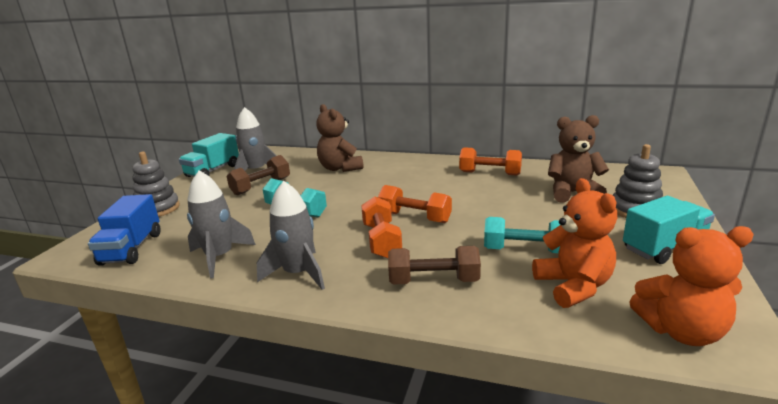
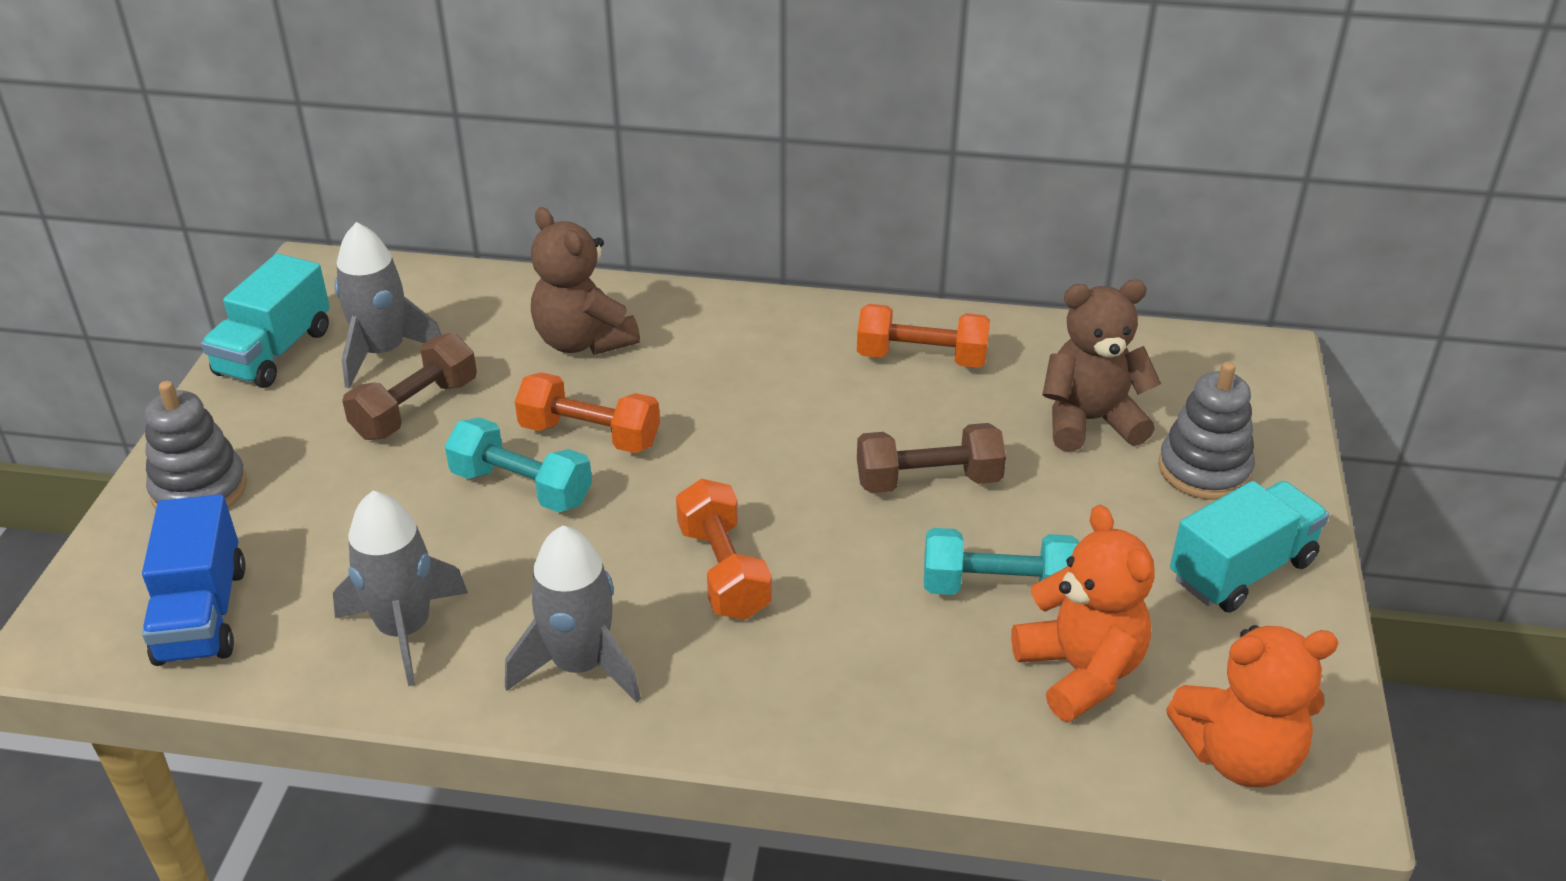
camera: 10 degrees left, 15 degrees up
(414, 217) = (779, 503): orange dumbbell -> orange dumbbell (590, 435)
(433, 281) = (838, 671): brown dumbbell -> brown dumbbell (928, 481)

==

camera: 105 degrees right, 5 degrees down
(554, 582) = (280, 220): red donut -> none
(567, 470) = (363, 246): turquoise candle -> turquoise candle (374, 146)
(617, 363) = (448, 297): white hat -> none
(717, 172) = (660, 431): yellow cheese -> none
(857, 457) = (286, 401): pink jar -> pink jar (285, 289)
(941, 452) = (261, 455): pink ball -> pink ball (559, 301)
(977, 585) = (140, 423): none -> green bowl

### [WHAT TO PRODUCE]
Your answer must consist of every line in the listing that contains "pink".

### [REPLY]
(857, 457) = (286, 401): pink jar -> pink jar (285, 289)
(941, 452) = (261, 455): pink ball -> pink ball (559, 301)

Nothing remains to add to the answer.